# EXERCISE OBJECTIVE:
An exact retyping of all lines below is the answer; pictures do not belong in it.

# DATASET EXCERPTS:

== == ==

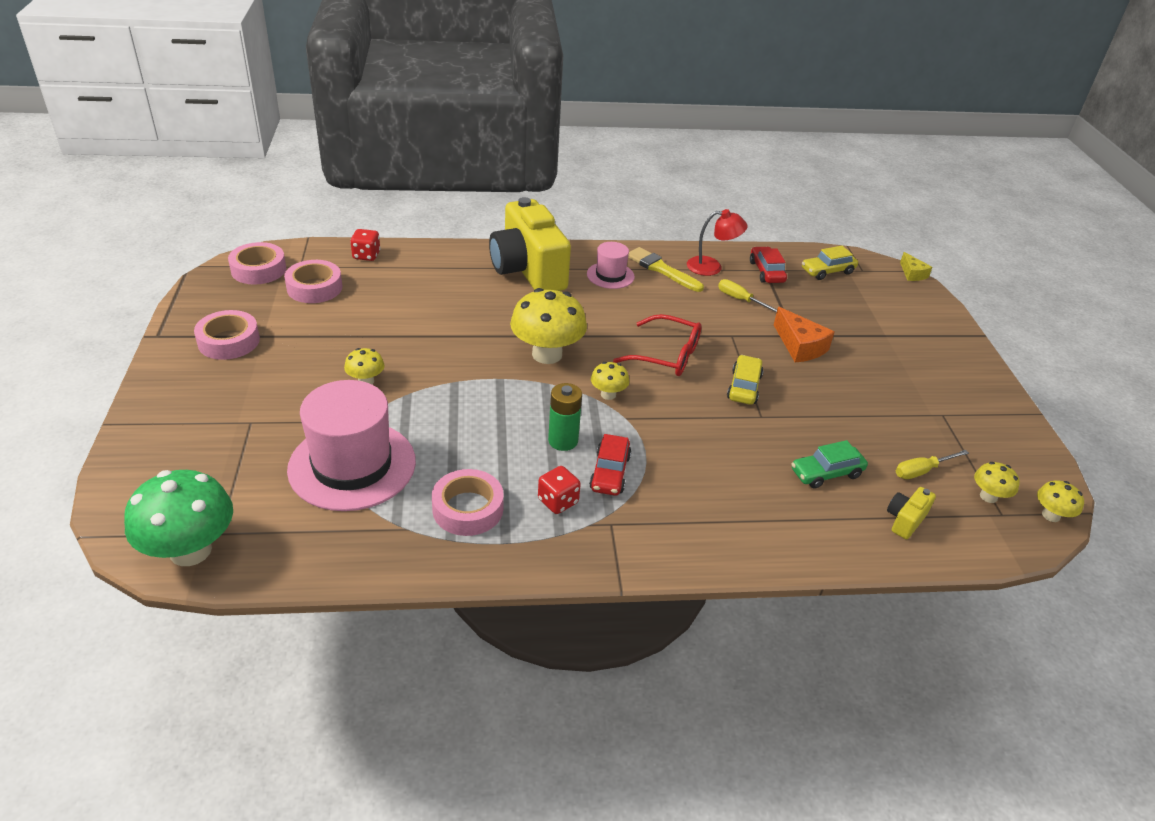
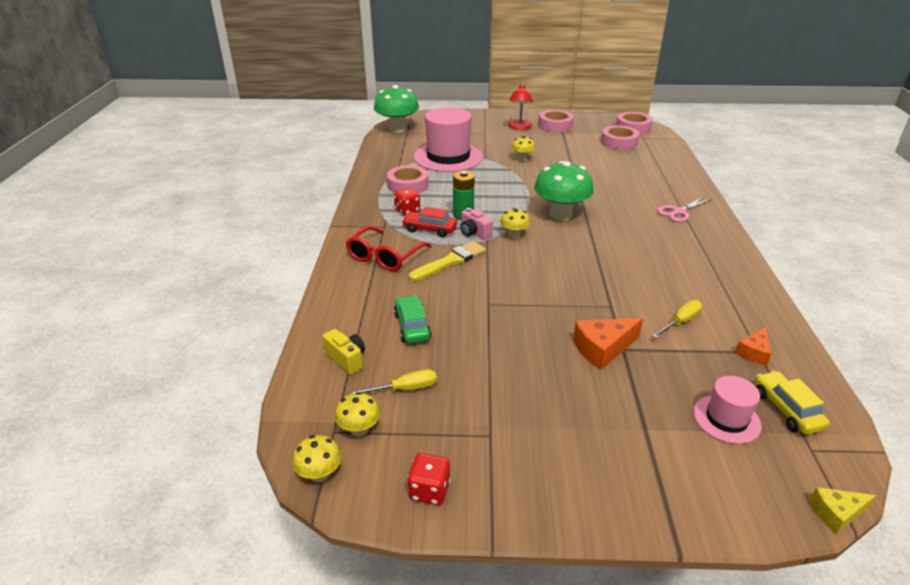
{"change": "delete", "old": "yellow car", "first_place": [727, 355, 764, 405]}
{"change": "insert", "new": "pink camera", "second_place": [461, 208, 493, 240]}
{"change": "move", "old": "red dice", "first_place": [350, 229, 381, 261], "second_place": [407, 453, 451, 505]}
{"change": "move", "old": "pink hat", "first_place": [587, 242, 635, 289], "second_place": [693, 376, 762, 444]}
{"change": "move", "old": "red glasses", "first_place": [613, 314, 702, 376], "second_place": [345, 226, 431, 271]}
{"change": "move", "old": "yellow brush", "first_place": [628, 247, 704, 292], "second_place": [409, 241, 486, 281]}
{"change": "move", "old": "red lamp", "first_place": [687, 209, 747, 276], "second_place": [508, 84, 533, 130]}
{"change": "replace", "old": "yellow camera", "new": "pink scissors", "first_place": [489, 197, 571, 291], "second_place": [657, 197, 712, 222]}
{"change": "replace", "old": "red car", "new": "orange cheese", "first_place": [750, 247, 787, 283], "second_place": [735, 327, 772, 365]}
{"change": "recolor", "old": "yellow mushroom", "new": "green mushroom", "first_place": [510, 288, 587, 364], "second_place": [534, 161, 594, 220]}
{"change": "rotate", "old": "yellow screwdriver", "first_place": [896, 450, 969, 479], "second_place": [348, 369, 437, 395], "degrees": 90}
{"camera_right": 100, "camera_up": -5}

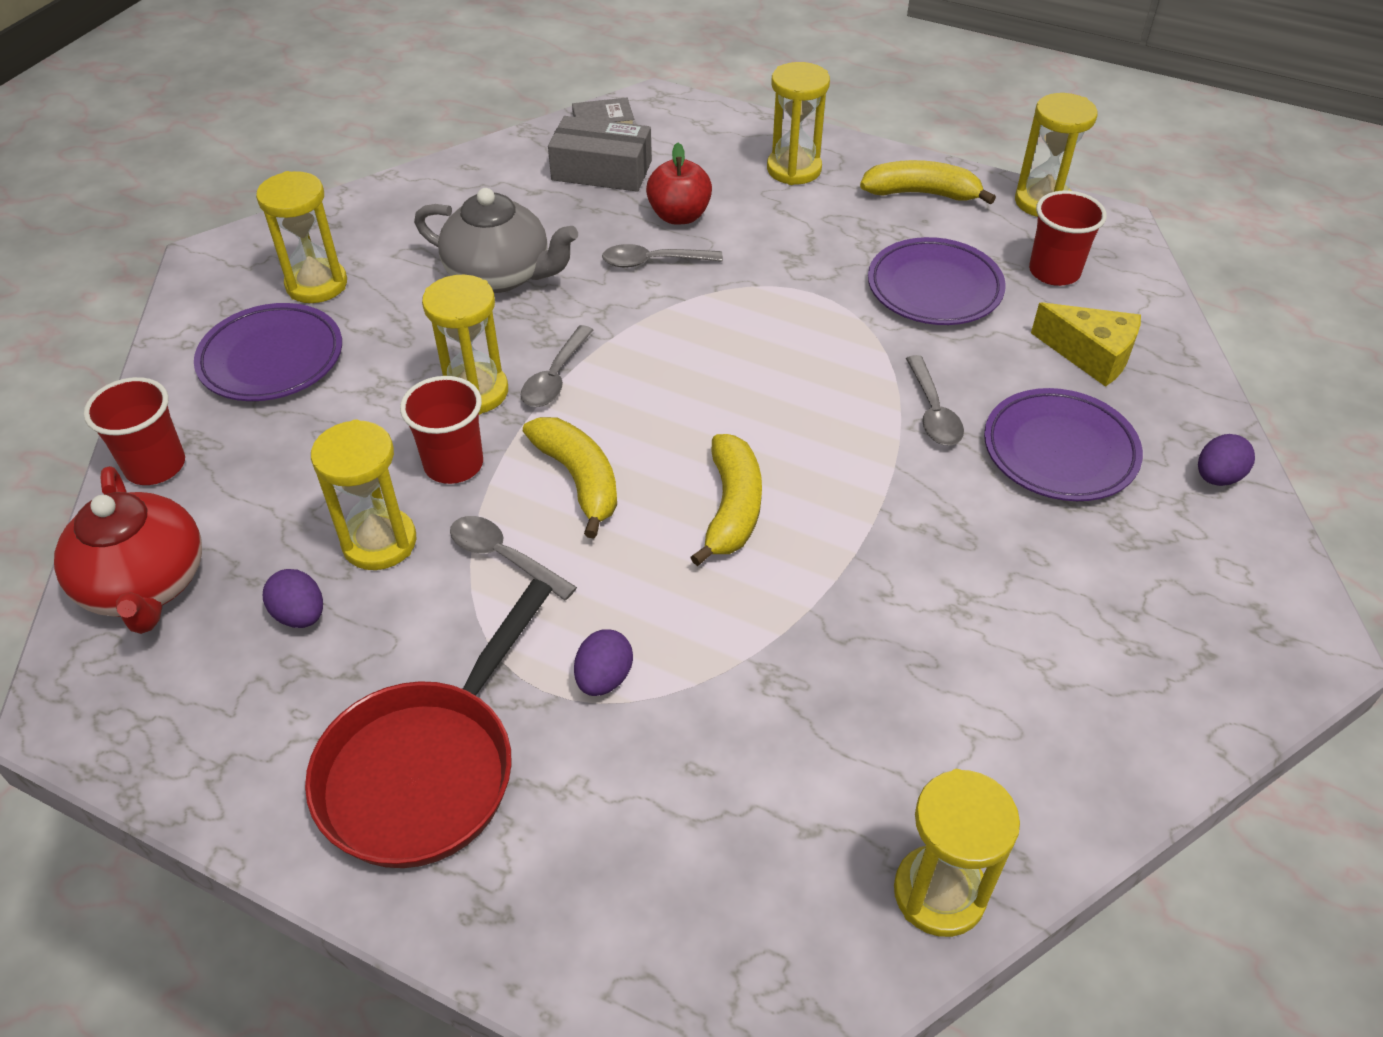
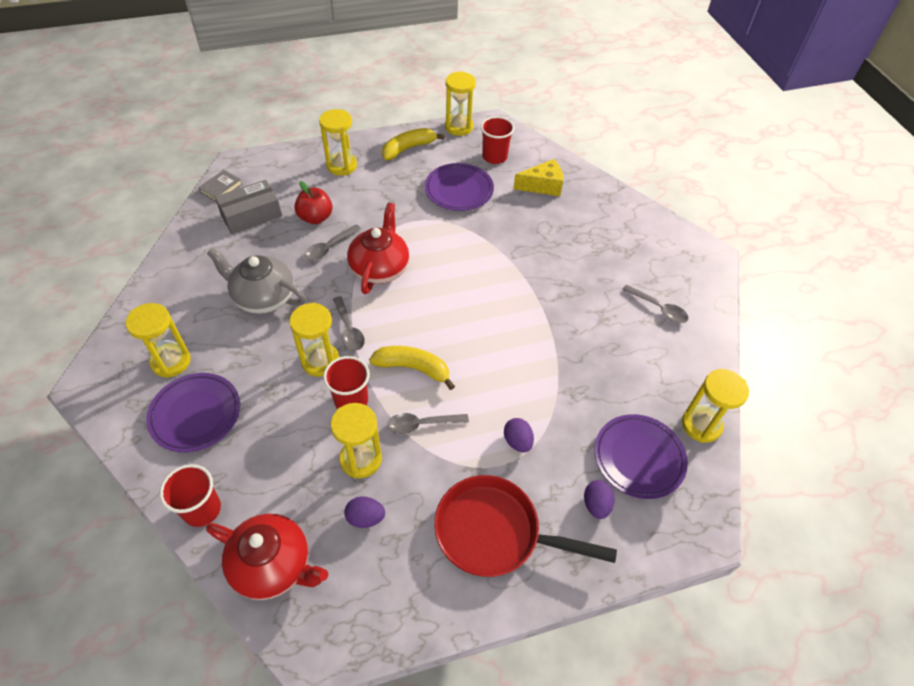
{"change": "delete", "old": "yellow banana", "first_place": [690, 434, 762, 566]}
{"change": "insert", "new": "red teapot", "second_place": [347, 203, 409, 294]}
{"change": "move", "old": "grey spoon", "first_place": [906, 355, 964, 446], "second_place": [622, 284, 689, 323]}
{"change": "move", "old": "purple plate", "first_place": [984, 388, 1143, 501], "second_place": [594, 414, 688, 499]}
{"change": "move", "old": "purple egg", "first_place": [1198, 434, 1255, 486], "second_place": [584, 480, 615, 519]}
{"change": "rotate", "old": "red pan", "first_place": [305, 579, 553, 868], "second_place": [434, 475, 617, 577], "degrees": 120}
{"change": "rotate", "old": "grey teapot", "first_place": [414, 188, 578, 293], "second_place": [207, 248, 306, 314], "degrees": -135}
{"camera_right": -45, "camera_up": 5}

== == ==

# PROBLEM SOLUTION:
{"change": "delete", "old": "yellow car", "first_place": [727, 355, 764, 405]}
{"change": "insert", "new": "pink camera", "second_place": [461, 208, 493, 240]}
{"change": "move", "old": "red dice", "first_place": [350, 229, 381, 261], "second_place": [407, 453, 451, 505]}
{"change": "move", "old": "pink hat", "first_place": [587, 242, 635, 289], "second_place": [693, 376, 762, 444]}
{"change": "move", "old": "red glasses", "first_place": [613, 314, 702, 376], "second_place": [345, 226, 431, 271]}
{"change": "move", "old": "yellow brush", "first_place": [628, 247, 704, 292], "second_place": [409, 241, 486, 281]}
{"change": "move", "old": "red lamp", "first_place": [687, 209, 747, 276], "second_place": [508, 84, 533, 130]}
{"change": "replace", "old": "yellow camera", "new": "pink scissors", "first_place": [489, 197, 571, 291], "second_place": [657, 197, 712, 222]}
{"change": "replace", "old": "red car", "new": "orange cheese", "first_place": [750, 247, 787, 283], "second_place": [735, 327, 772, 365]}
{"change": "recolor", "old": "yellow mushroom", "new": "green mushroom", "first_place": [510, 288, 587, 364], "second_place": [534, 161, 594, 220]}
{"change": "rotate", "old": "yellow screwdriver", "first_place": [896, 450, 969, 479], "second_place": [348, 369, 437, 395], "degrees": 90}
{"camera_right": 100, "camera_up": -5}

{"change": "delete", "old": "yellow banana", "first_place": [690, 434, 762, 566]}
{"change": "insert", "new": "red teapot", "second_place": [347, 203, 409, 294]}
{"change": "move", "old": "grey spoon", "first_place": [906, 355, 964, 446], "second_place": [622, 284, 689, 323]}
{"change": "move", "old": "purple plate", "first_place": [984, 388, 1143, 501], "second_place": [594, 414, 688, 499]}
{"change": "move", "old": "purple egg", "first_place": [1198, 434, 1255, 486], "second_place": [584, 480, 615, 519]}
{"change": "rotate", "old": "red pan", "first_place": [305, 579, 553, 868], "second_place": [434, 475, 617, 577], "degrees": 120}
{"change": "rotate", "old": "grey teapot", "first_place": [414, 188, 578, 293], "second_place": [207, 248, 306, 314], "degrees": -135}
{"camera_right": -45, "camera_up": 5}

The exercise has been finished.